-- EXTRACTED ENTRIES follows --

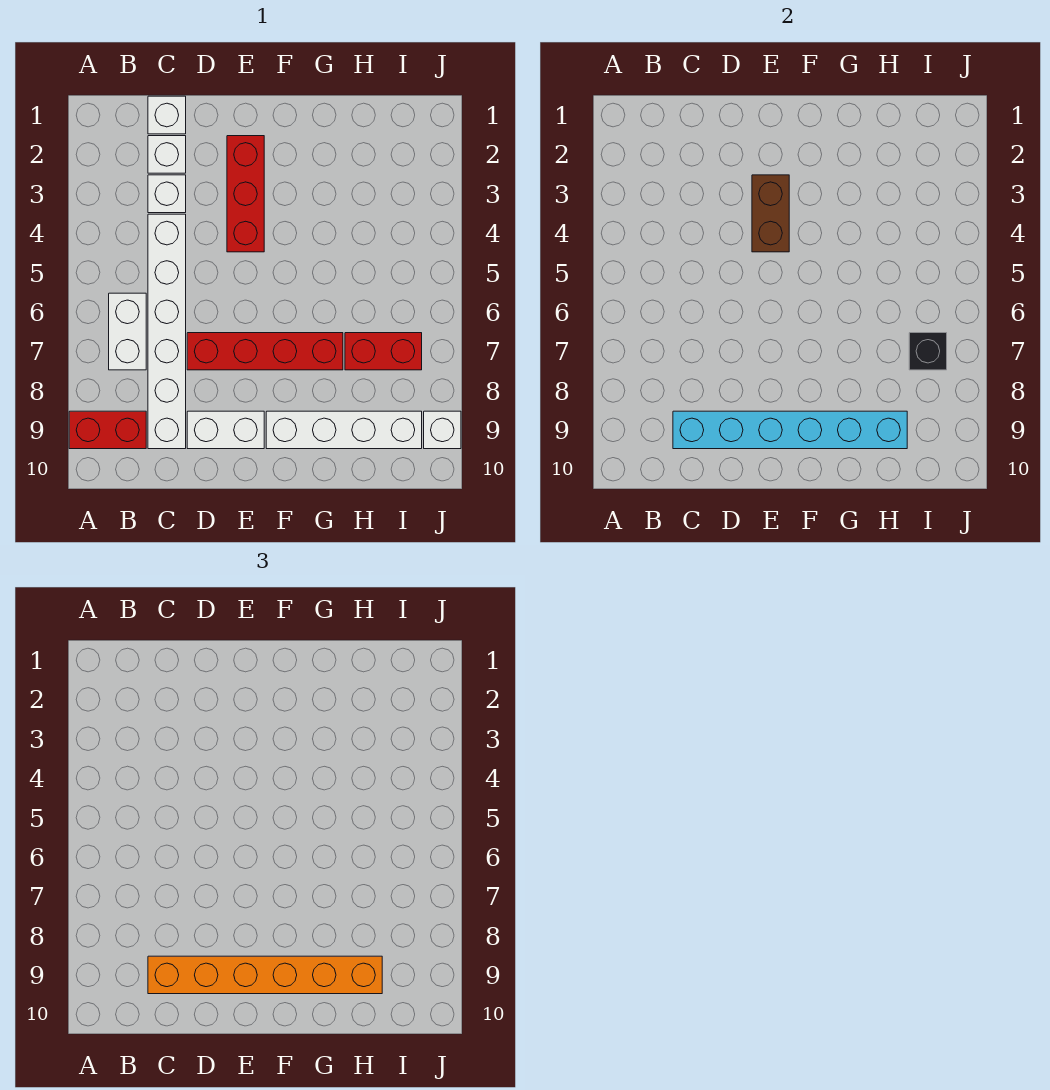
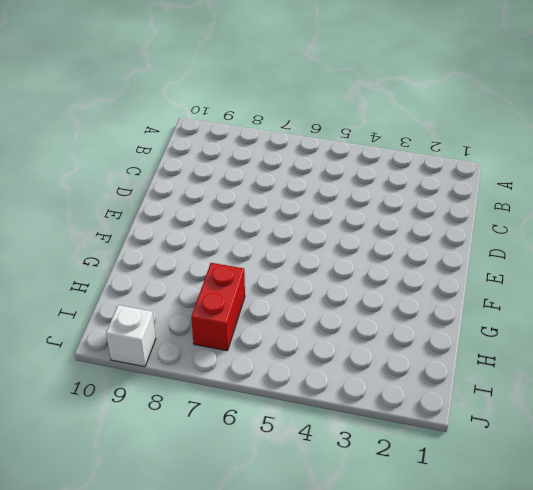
none -> red brick A9:B9 level 1
none -> white brick B6:B7 level 1
none -> white brick C1 level 1

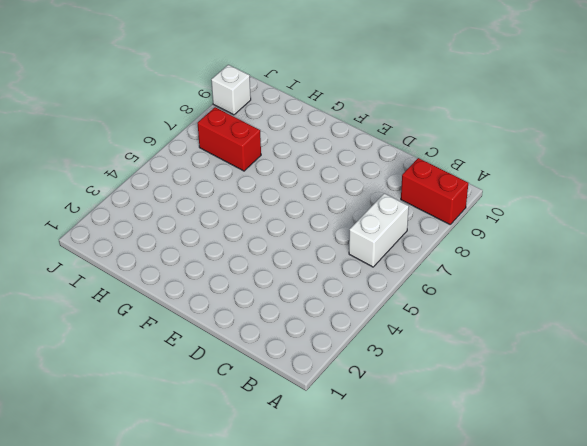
none -> white brick C1 level 1
none -> white brick C2 level 1
none -> white brick C3 level 1

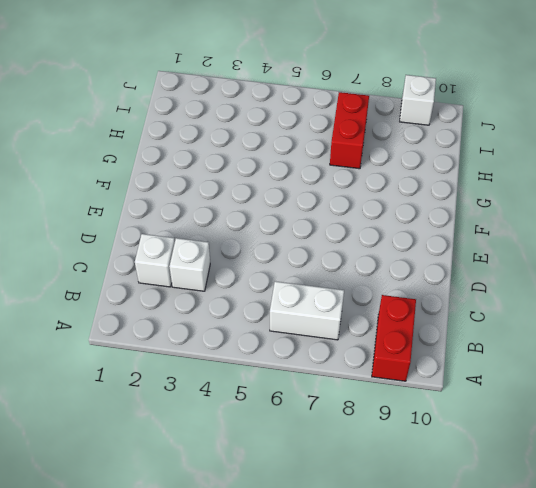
none -> white brick C1 level 1
none -> white brick C4:C9 level 1
none -> red brick D7:G7 level 1

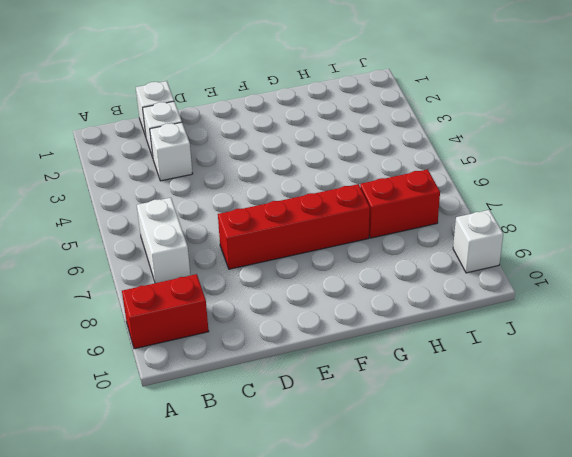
none -> white brick C4:C9 level 1
none -> white brick D9:E9 level 1
none -> red brick E2:E4 level 1

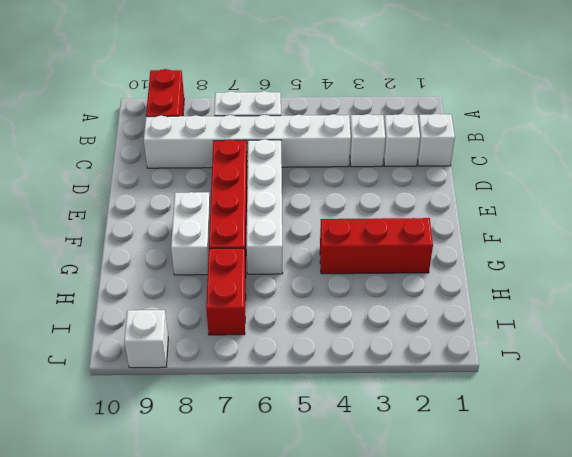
white brick D6:G6 level 1 -> white brick F9:I9 level 1
white brick F8:G8 level 1 -> white brick D9:E9 level 1
red brick G2:G4 level 1 -> red brick E2:E4 level 1
none -> cyan brick C9:H9 level 2
none -> brown brick E3:E4 level 2
none -> black brick I7 level 2

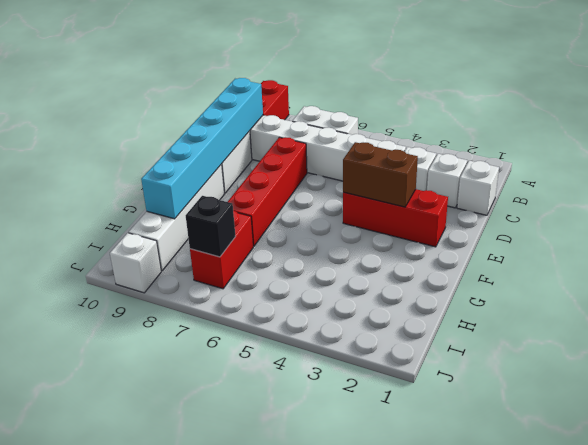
none -> orange brick C9:H9 level 3

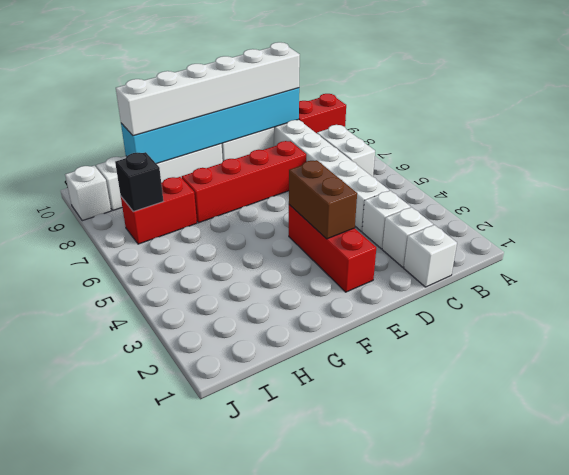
white brick C9:H9 level 3 -> orange brick C9:H9 level 3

-- EXTRACTED ENTRIES concluded --

EXERCISE BRIEF :: Going through the data above, return each line with the word "orange".

YOUR SOLUTION ::
none -> orange brick C9:H9 level 3
white brick C9:H9 level 3 -> orange brick C9:H9 level 3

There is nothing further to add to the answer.